#### YOUR OBJECTIVE
Transcribe the records below exactly as they appear.

#### DATASET RECORDS

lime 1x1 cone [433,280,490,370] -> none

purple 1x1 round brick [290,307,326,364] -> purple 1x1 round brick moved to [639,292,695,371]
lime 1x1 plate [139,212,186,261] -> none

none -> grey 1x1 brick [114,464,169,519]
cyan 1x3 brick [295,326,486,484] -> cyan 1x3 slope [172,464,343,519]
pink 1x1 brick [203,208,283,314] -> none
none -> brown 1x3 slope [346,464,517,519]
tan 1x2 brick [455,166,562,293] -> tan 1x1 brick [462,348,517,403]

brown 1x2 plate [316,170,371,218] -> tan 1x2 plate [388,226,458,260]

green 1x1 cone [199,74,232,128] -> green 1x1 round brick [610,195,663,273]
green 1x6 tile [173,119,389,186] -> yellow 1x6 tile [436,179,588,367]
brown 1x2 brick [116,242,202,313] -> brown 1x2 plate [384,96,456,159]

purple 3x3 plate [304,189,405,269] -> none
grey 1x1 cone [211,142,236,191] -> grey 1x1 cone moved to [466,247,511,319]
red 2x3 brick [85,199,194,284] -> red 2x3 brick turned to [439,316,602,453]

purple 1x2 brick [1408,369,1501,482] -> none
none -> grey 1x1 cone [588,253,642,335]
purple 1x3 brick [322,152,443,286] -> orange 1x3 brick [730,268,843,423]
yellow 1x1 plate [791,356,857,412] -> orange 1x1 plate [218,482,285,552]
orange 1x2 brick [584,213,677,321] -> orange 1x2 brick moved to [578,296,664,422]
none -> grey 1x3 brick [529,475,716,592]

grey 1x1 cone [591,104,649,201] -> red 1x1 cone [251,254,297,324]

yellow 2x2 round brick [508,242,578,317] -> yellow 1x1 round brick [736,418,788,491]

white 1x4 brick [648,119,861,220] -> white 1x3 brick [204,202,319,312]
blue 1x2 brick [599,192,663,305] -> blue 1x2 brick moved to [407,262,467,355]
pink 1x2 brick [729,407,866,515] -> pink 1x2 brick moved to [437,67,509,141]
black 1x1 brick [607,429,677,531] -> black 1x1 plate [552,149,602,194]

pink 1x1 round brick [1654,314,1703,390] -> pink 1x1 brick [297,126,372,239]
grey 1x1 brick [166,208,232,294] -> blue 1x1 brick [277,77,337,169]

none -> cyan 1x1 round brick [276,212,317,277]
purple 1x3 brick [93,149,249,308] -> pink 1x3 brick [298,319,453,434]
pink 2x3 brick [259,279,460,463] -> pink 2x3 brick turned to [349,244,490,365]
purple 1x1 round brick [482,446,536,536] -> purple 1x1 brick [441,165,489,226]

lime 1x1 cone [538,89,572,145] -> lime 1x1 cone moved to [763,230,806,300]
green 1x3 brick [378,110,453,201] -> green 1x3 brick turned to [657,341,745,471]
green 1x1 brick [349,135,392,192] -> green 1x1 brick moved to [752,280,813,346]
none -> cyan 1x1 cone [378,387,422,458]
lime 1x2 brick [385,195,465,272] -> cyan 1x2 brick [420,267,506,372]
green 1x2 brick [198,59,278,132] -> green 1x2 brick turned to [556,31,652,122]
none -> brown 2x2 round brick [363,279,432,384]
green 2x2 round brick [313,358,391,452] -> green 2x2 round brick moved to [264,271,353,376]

#### SOLVED PROBLEM
lime 1x1 cone [433,280,490,370] -> none

purple 1x1 round brick [290,307,326,364] -> purple 1x1 round brick moved to [639,292,695,371]
lime 1x1 plate [139,212,186,261] -> none

none -> grey 1x1 brick [114,464,169,519]
cyan 1x3 brick [295,326,486,484] -> cyan 1x3 slope [172,464,343,519]
pink 1x1 brick [203,208,283,314] -> none
none -> brown 1x3 slope [346,464,517,519]
tan 1x2 brick [455,166,562,293] -> tan 1x1 brick [462,348,517,403]

brown 1x2 plate [316,170,371,218] -> tan 1x2 plate [388,226,458,260]

green 1x1 cone [199,74,232,128] -> green 1x1 round brick [610,195,663,273]
green 1x6 tile [173,119,389,186] -> yellow 1x6 tile [436,179,588,367]
brown 1x2 brick [116,242,202,313] -> brown 1x2 plate [384,96,456,159]

purple 3x3 plate [304,189,405,269] -> none
grey 1x1 cone [211,142,236,191] -> grey 1x1 cone moved to [466,247,511,319]
red 2x3 brick [85,199,194,284] -> red 2x3 brick turned to [439,316,602,453]

purple 1x2 brick [1408,369,1501,482] -> none
none -> grey 1x1 cone [588,253,642,335]
purple 1x3 brick [322,152,443,286] -> orange 1x3 brick [730,268,843,423]
yellow 1x1 plate [791,356,857,412] -> orange 1x1 plate [218,482,285,552]
orange 1x2 brick [584,213,677,321] -> orange 1x2 brick moved to [578,296,664,422]
none -> grey 1x3 brick [529,475,716,592]

grey 1x1 cone [591,104,649,201] -> red 1x1 cone [251,254,297,324]

yellow 2x2 round brick [508,242,578,317] -> yellow 1x1 round brick [736,418,788,491]

white 1x4 brick [648,119,861,220] -> white 1x3 brick [204,202,319,312]
blue 1x2 brick [599,192,663,305] -> blue 1x2 brick moved to [407,262,467,355]
pink 1x2 brick [729,407,866,515] -> pink 1x2 brick moved to [437,67,509,141]
black 1x1 brick [607,429,677,531] -> black 1x1 plate [552,149,602,194]

pink 1x1 round brick [1654,314,1703,390] -> pink 1x1 brick [297,126,372,239]
grey 1x1 brick [166,208,232,294] -> blue 1x1 brick [277,77,337,169]

none -> cyan 1x1 round brick [276,212,317,277]
purple 1x3 brick [93,149,249,308] -> pink 1x3 brick [298,319,453,434]
pink 2x3 brick [259,279,460,463] -> pink 2x3 brick turned to [349,244,490,365]
purple 1x1 round brick [482,446,536,536] -> purple 1x1 brick [441,165,489,226]

lime 1x1 cone [538,89,572,145] -> lime 1x1 cone moved to [763,230,806,300]
green 1x3 brick [378,110,453,201] -> green 1x3 brick turned to [657,341,745,471]
green 1x1 brick [349,135,392,192] -> green 1x1 brick moved to [752,280,813,346]
none -> cyan 1x1 cone [378,387,422,458]
lime 1x2 brick [385,195,465,272] -> cyan 1x2 brick [420,267,506,372]
green 1x2 brick [198,59,278,132] -> green 1x2 brick turned to [556,31,652,122]
none -> brown 2x2 round brick [363,279,432,384]
green 2x2 round brick [313,358,391,452] -> green 2x2 round brick moved to [264,271,353,376]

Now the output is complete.